AIM OF THE EXERCISE:
From the line that contains "tan tile F4 level 1 -> green tile F4 level 1" down to the last line of the entries, repeat every line exactly. Do not carry over the pictures.
.....
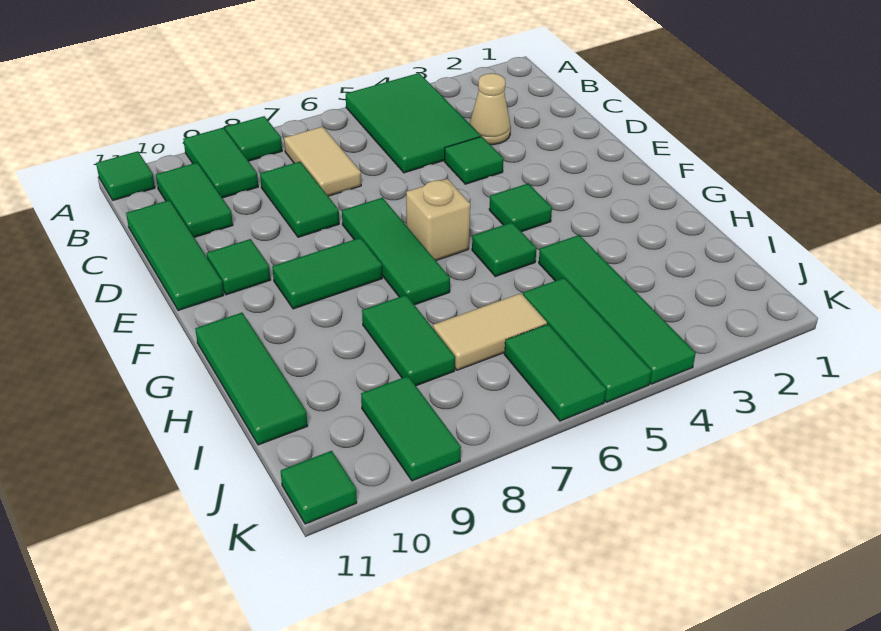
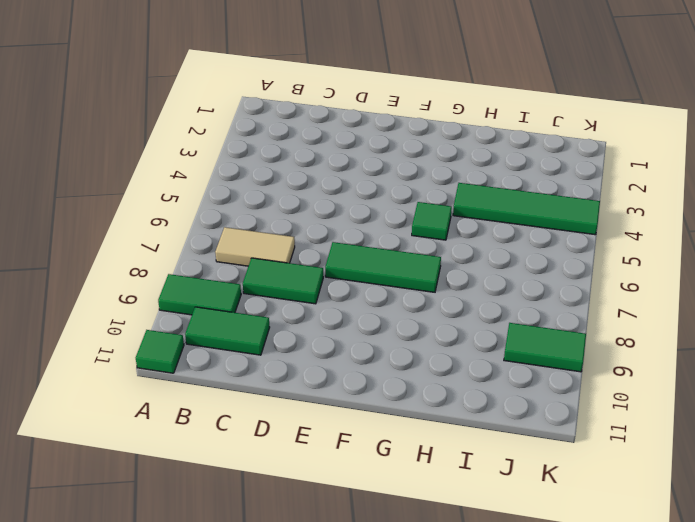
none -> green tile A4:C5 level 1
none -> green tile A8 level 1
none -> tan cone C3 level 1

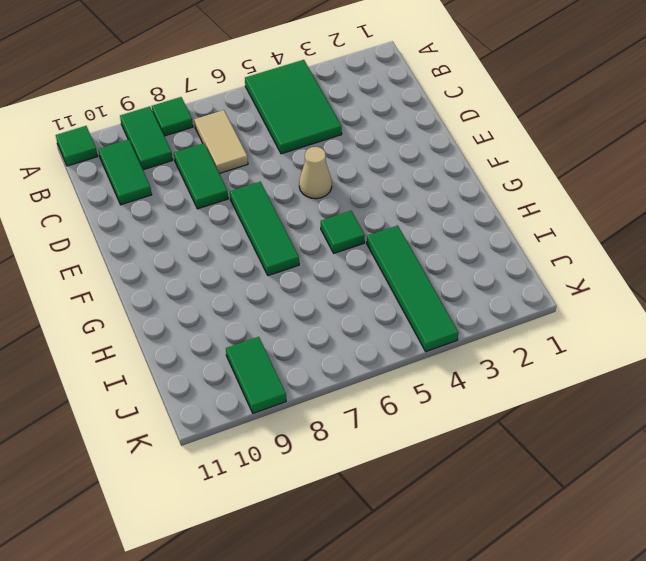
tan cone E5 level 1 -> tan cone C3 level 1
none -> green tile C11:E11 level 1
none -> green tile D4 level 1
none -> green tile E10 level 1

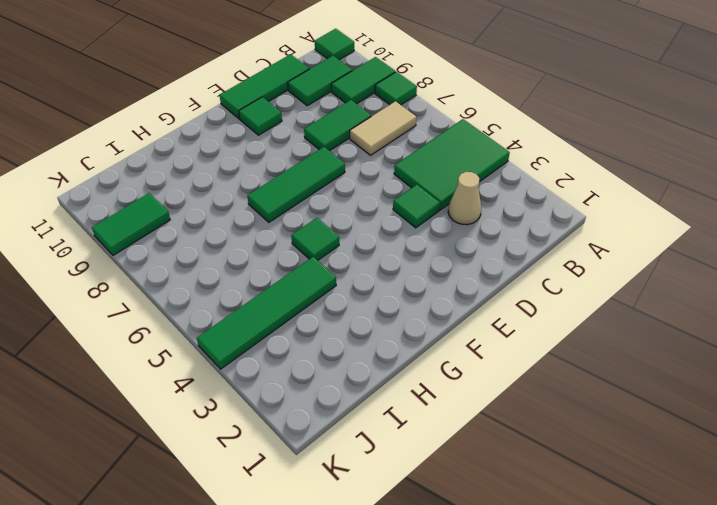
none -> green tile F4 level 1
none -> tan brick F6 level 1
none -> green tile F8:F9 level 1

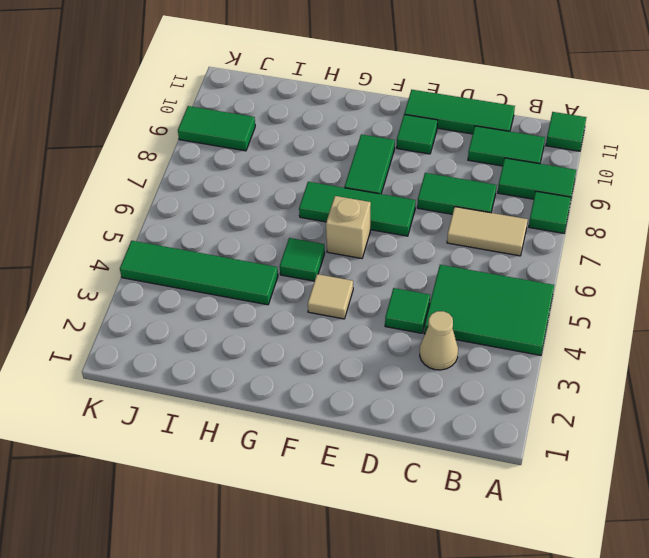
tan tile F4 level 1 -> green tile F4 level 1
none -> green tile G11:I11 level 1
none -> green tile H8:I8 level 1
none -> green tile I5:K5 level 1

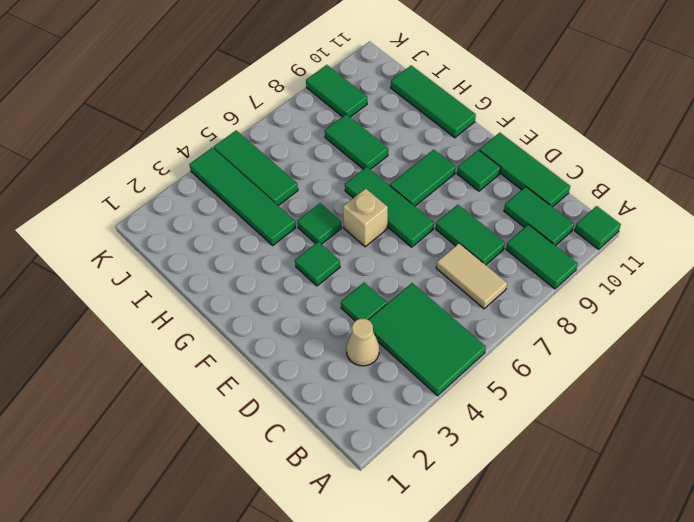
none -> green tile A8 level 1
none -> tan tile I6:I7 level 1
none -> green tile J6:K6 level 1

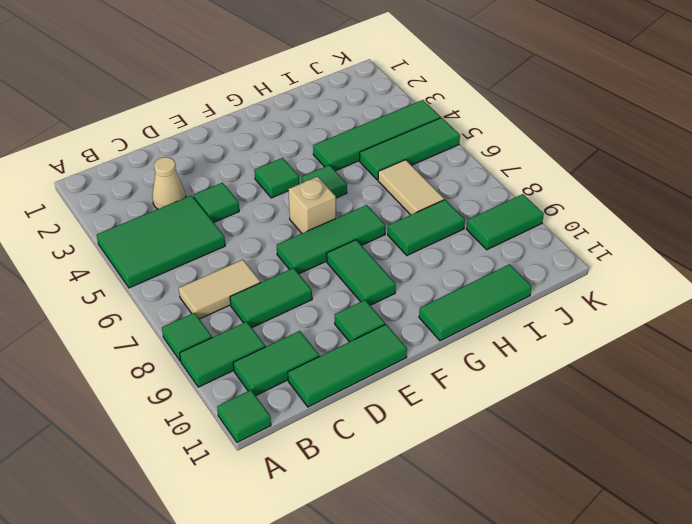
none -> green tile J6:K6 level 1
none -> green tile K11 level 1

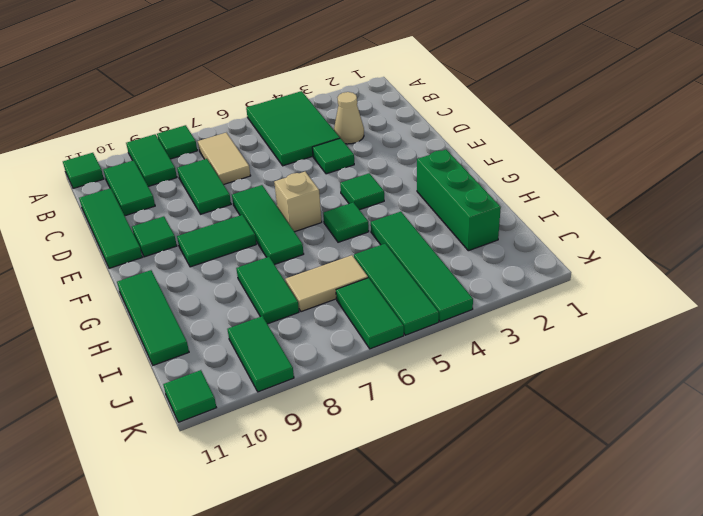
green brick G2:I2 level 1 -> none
.....
COMPLETED EXERCISE:
tan tile F4 level 1 -> green tile F4 level 1
none -> green tile G11:I11 level 1
none -> green tile H8:I8 level 1
none -> green tile I5:K5 level 1

none -> green tile A8 level 1
none -> tan tile I6:I7 level 1
none -> green tile J6:K6 level 1

none -> green tile J6:K6 level 1
none -> green tile K11 level 1

green brick G2:I2 level 1 -> none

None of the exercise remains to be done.